Before-and-after change data:
==============================

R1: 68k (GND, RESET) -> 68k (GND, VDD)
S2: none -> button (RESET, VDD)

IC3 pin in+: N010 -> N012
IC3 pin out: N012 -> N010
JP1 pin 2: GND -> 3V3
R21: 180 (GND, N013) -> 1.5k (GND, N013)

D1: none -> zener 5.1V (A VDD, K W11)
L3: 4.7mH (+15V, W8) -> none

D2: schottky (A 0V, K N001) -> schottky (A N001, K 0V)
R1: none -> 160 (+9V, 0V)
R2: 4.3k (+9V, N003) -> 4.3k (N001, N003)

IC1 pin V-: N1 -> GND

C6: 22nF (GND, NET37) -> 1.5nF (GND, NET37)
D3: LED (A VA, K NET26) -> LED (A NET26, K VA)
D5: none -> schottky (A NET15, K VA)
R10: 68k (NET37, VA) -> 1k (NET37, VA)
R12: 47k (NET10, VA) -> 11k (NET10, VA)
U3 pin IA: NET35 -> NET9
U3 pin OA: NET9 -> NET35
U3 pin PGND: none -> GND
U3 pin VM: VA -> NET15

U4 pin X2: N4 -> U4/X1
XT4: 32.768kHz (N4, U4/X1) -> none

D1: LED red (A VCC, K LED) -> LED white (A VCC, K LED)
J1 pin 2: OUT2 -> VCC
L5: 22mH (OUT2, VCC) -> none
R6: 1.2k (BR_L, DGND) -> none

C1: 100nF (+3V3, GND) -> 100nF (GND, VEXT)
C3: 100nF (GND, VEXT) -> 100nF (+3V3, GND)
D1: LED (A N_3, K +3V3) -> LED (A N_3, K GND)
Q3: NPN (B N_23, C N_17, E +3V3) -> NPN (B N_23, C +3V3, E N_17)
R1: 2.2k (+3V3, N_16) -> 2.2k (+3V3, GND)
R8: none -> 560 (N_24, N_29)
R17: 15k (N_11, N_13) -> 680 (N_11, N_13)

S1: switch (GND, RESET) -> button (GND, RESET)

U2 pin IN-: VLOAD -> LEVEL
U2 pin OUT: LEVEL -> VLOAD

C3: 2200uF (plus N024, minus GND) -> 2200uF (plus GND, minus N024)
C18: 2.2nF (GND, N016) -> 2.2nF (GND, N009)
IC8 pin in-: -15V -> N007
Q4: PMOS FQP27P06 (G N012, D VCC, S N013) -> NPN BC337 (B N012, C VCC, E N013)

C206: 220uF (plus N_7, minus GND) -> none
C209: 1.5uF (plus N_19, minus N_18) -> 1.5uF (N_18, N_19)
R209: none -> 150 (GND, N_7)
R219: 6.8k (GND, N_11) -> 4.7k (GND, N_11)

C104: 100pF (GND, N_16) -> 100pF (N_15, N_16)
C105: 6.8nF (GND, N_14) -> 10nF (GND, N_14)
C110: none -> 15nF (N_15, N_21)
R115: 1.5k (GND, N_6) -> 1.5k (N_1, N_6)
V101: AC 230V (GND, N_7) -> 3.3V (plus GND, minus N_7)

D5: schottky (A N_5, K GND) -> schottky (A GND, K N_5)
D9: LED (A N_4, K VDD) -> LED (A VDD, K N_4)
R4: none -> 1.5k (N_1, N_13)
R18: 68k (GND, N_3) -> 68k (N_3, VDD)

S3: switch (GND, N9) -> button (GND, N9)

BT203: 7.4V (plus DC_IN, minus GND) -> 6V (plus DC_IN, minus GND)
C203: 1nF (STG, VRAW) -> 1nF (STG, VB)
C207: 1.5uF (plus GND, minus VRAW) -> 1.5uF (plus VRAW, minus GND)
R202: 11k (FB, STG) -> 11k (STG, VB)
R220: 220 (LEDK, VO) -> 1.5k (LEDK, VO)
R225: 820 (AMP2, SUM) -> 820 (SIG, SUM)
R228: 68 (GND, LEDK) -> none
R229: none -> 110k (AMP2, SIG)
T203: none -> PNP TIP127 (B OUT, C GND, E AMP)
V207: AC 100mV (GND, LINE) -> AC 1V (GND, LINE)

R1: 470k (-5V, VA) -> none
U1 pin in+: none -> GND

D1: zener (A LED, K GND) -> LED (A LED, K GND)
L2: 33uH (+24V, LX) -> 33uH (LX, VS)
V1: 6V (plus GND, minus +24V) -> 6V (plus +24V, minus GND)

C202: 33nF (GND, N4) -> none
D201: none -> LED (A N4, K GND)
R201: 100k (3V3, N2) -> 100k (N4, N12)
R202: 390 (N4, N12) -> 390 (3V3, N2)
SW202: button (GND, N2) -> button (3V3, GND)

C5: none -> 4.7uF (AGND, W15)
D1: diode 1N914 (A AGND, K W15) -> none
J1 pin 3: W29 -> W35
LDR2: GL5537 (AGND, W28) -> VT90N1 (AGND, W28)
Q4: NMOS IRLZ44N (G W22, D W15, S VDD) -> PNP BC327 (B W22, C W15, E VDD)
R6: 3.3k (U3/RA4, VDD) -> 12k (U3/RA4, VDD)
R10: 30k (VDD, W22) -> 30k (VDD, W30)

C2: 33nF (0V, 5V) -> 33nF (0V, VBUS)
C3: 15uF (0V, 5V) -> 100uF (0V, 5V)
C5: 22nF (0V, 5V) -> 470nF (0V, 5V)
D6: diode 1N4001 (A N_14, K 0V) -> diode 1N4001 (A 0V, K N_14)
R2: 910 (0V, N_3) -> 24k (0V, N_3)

==============================

**Exercise brief**
Copy out all the lines of the records that include "VRAW".

**Answer to this problem**
C203: 1nF (STG, VRAW) -> 1nF (STG, VB)
C207: 1.5uF (plus GND, minus VRAW) -> 1.5uF (plus VRAW, minus GND)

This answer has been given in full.